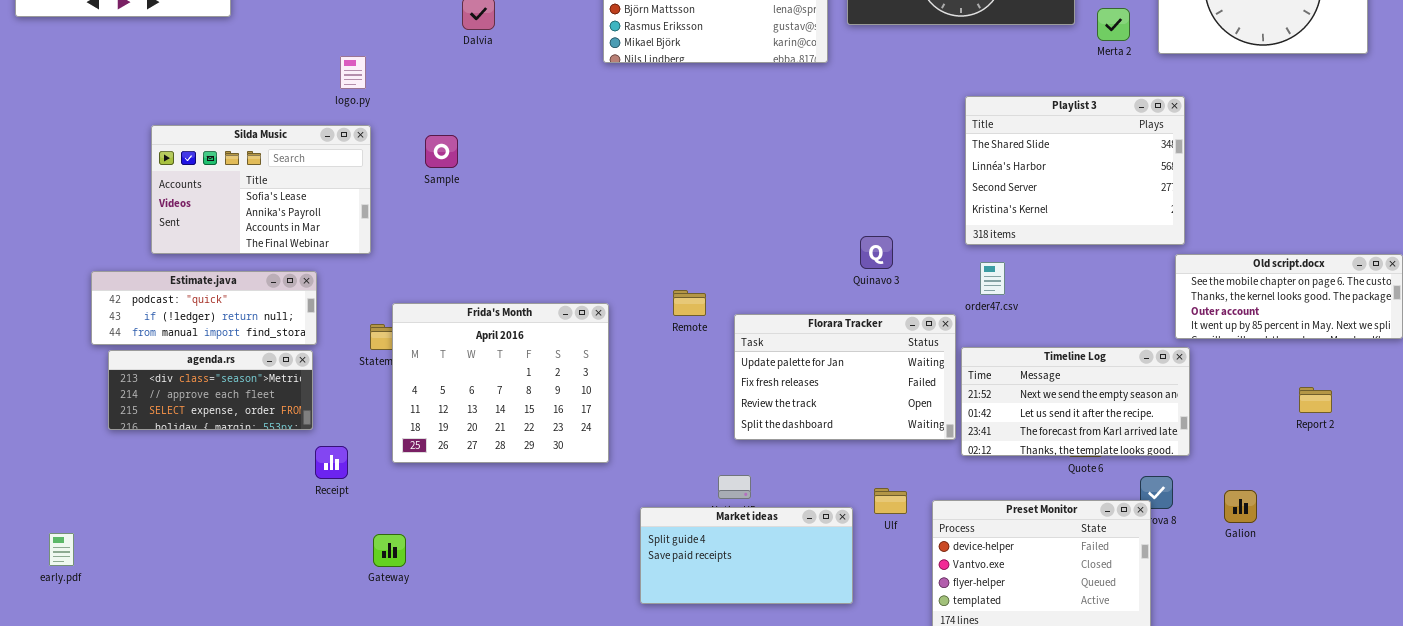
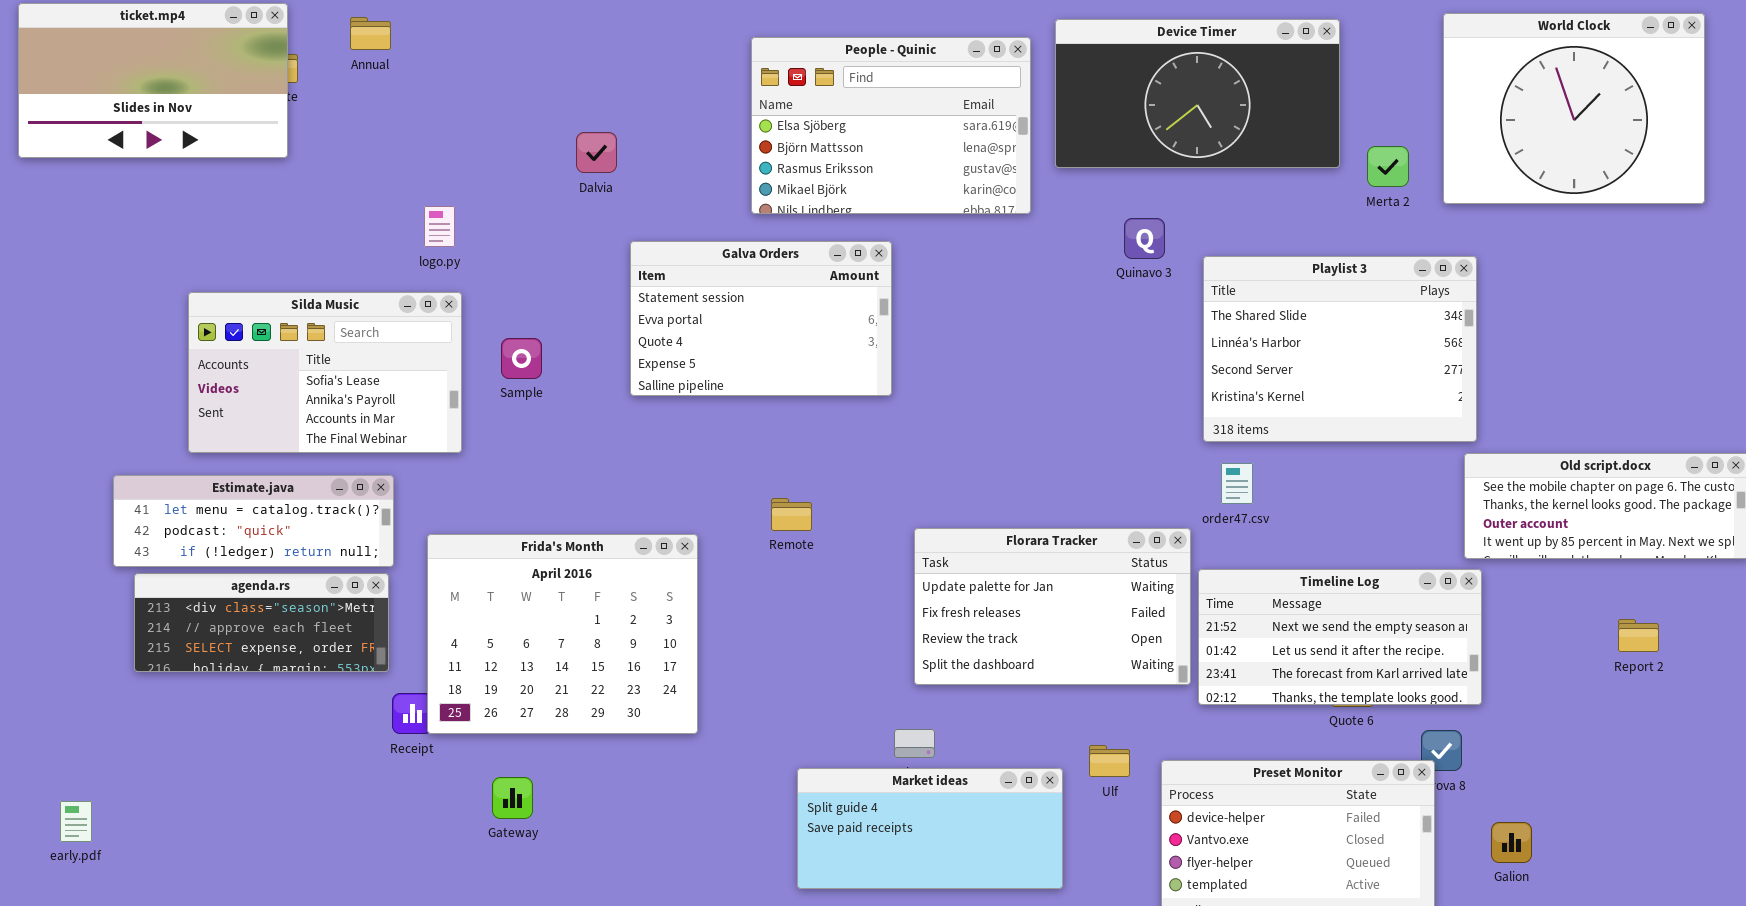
Galva Orders: none -> [630,241,892,396], opened
Sample: [425,135,458,168] -> [501,338,542,379], moved
Quinavo 3: [860,236,893,269] -> [1124,218,1165,259], moved
Estimate.java: [91,271,317,345] -> [113,475,394,567], scrolled up 1 row
Remote: [673,290,706,316] -> [771,498,812,531], moved
Frida's Month: [392,303,609,463] -> [427,534,698,734], moved
Galion: [1224,490,1257,523] -> [1491,822,1532,863], moved
Gateway: [373,534,406,567] -> [492,777,533,819], moved

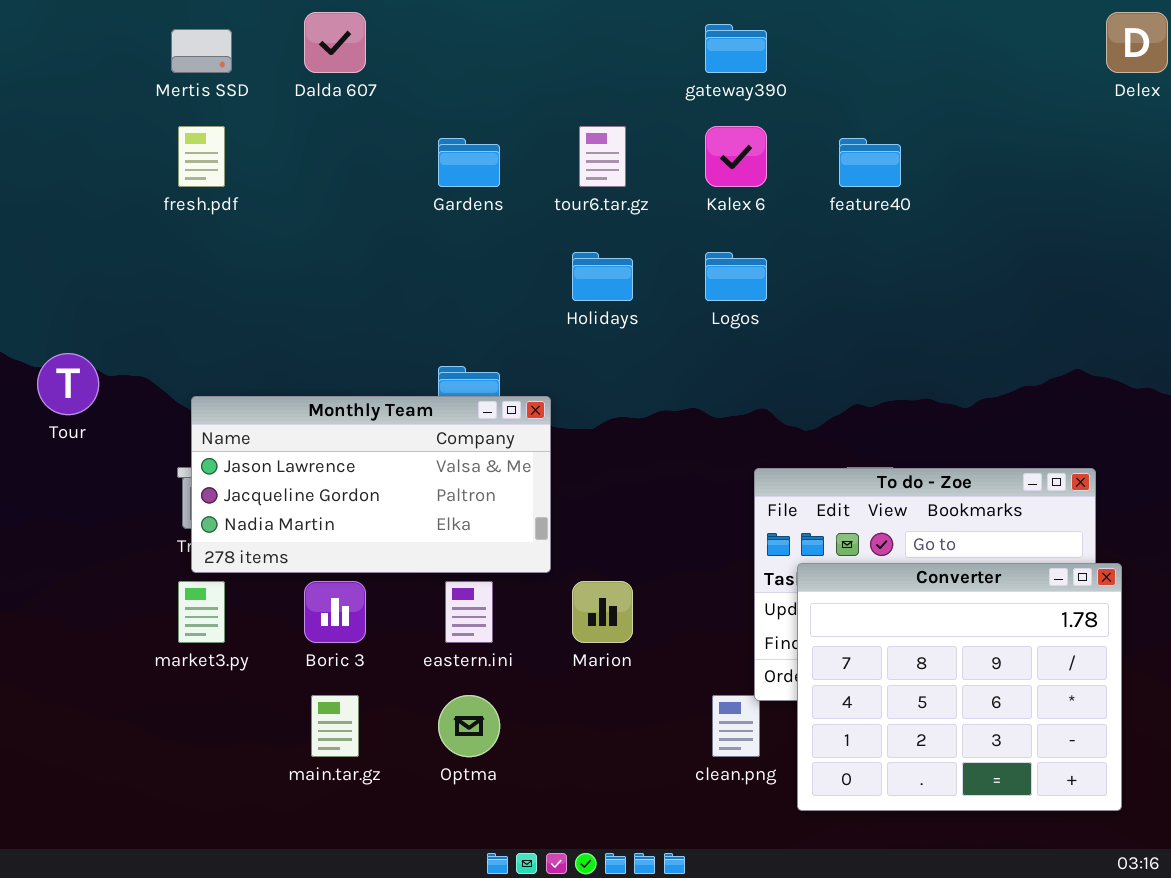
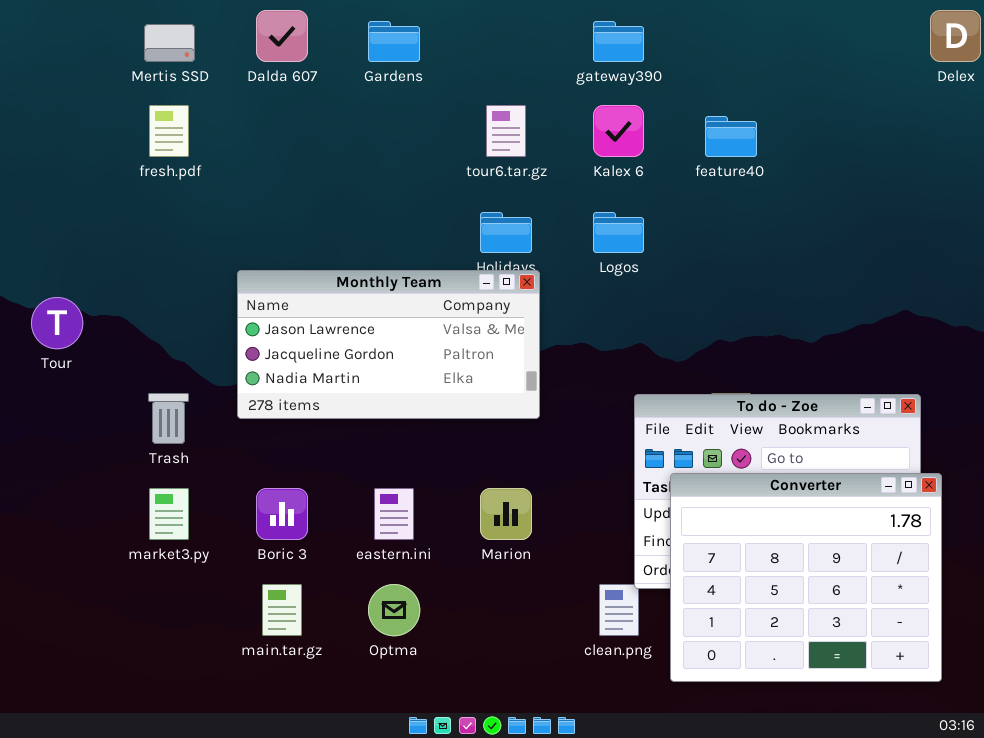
Gardens: [438,138,500,187] -> [368,21,420,62], moved
Monthly Team: [191,396,551,573] -> [237,270,540,419], moved

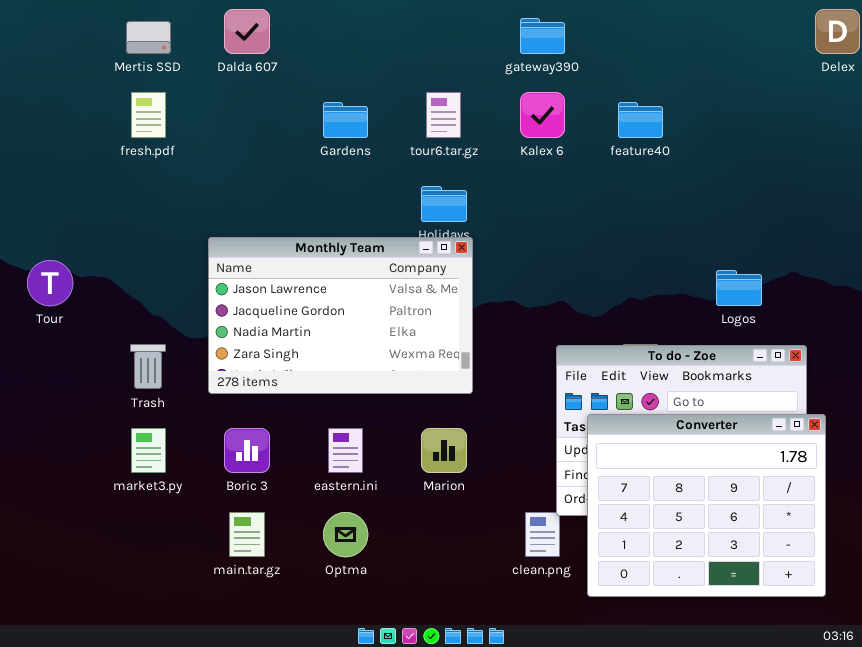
Gardens: [368,21,420,62] -> [323,102,368,138], moved
Logos: [593,212,644,253] -> [716,270,762,306], moved
Monthly Team: [237,270,540,419] -> [208,237,473,394], resized

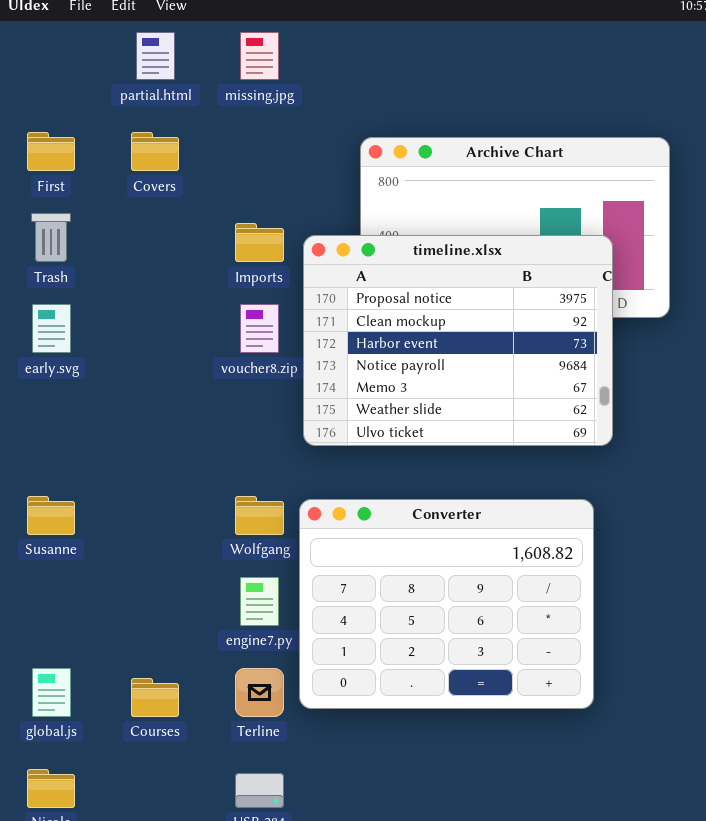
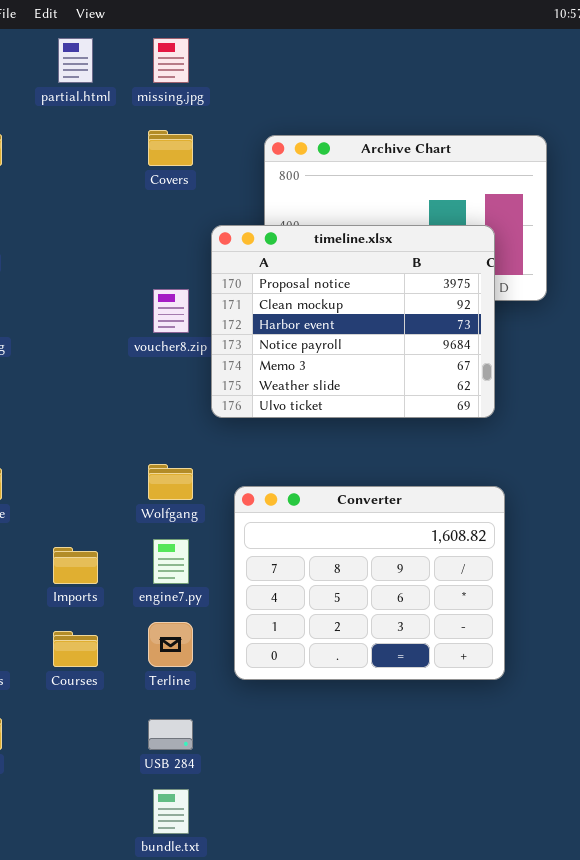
Covers: [131,132,179,171] -> [148,130,193,166], moved
Imports: [235,223,284,262] -> [53,547,98,584], moved
Converter: [299,499,594,709] -> [234,486,505,680], moved

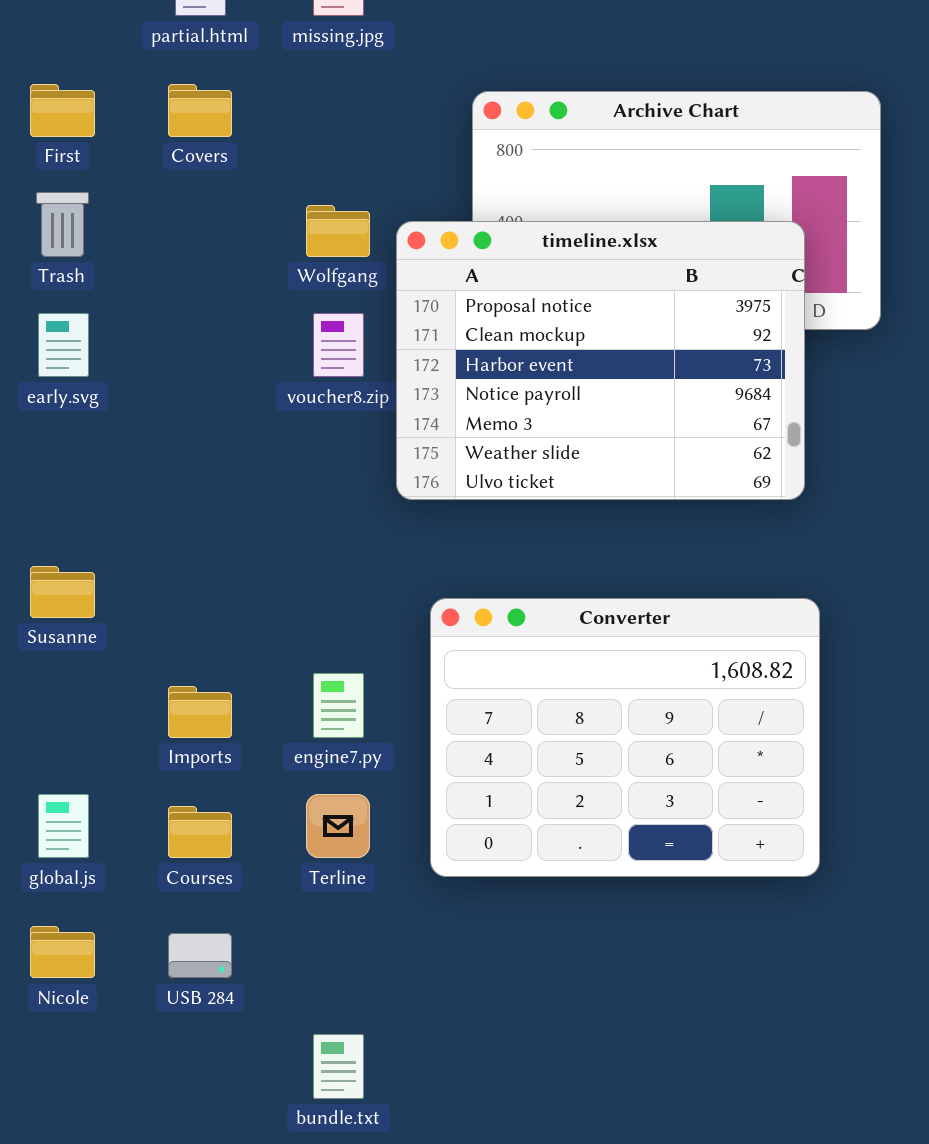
Covers: [148,130,193,166] -> [168,84,232,137], moved
Wolfgang: [148,464,193,500] -> [306,205,370,257], moved
USB 284: [148,719,193,750] -> [168,933,232,978], moved

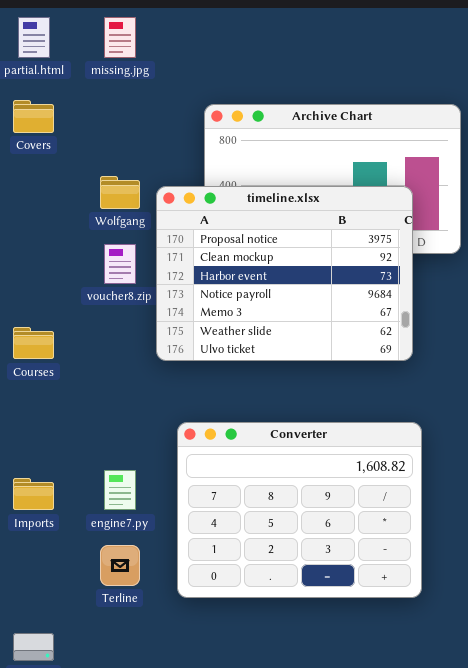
Courses: [168,806,232,858] -> [13,327,54,359], moved

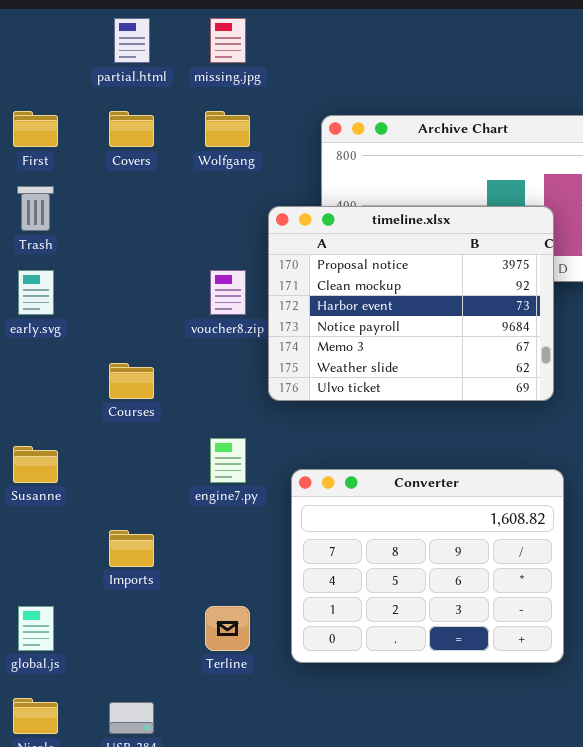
Wolfgang: [100,176,140,209] -> [205,111,250,147], moved
engine7.py: [104,470,136,510] -> [210,438,246,483], moved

^^^^^^^^

▶ TASK ITEM:
The data above is to be printed exactly, all of it, except for the pictures.

▶ ANSWER SECTION:
Galva Orders: none -> [630,241,892,396], opened
Sample: [425,135,458,168] -> [501,338,542,379], moved
Quinavo 3: [860,236,893,269] -> [1124,218,1165,259], moved
Estimate.java: [91,271,317,345] -> [113,475,394,567], scrolled up 1 row
Remote: [673,290,706,316] -> [771,498,812,531], moved
Frida's Month: [392,303,609,463] -> [427,534,698,734], moved
Galion: [1224,490,1257,523] -> [1491,822,1532,863], moved
Gateway: [373,534,406,567] -> [492,777,533,819], moved

Gardens: [438,138,500,187] -> [368,21,420,62], moved
Monthly Team: [191,396,551,573] -> [237,270,540,419], moved

Gardens: [368,21,420,62] -> [323,102,368,138], moved
Logos: [593,212,644,253] -> [716,270,762,306], moved
Monthly Team: [237,270,540,419] -> [208,237,473,394], resized

Covers: [131,132,179,171] -> [148,130,193,166], moved
Imports: [235,223,284,262] -> [53,547,98,584], moved
Converter: [299,499,594,709] -> [234,486,505,680], moved

Covers: [148,130,193,166] -> [168,84,232,137], moved
Wolfgang: [148,464,193,500] -> [306,205,370,257], moved
USB 284: [148,719,193,750] -> [168,933,232,978], moved

Courses: [168,806,232,858] -> [13,327,54,359], moved

Wolfgang: [100,176,140,209] -> [205,111,250,147], moved
engine7.py: [104,470,136,510] -> [210,438,246,483], moved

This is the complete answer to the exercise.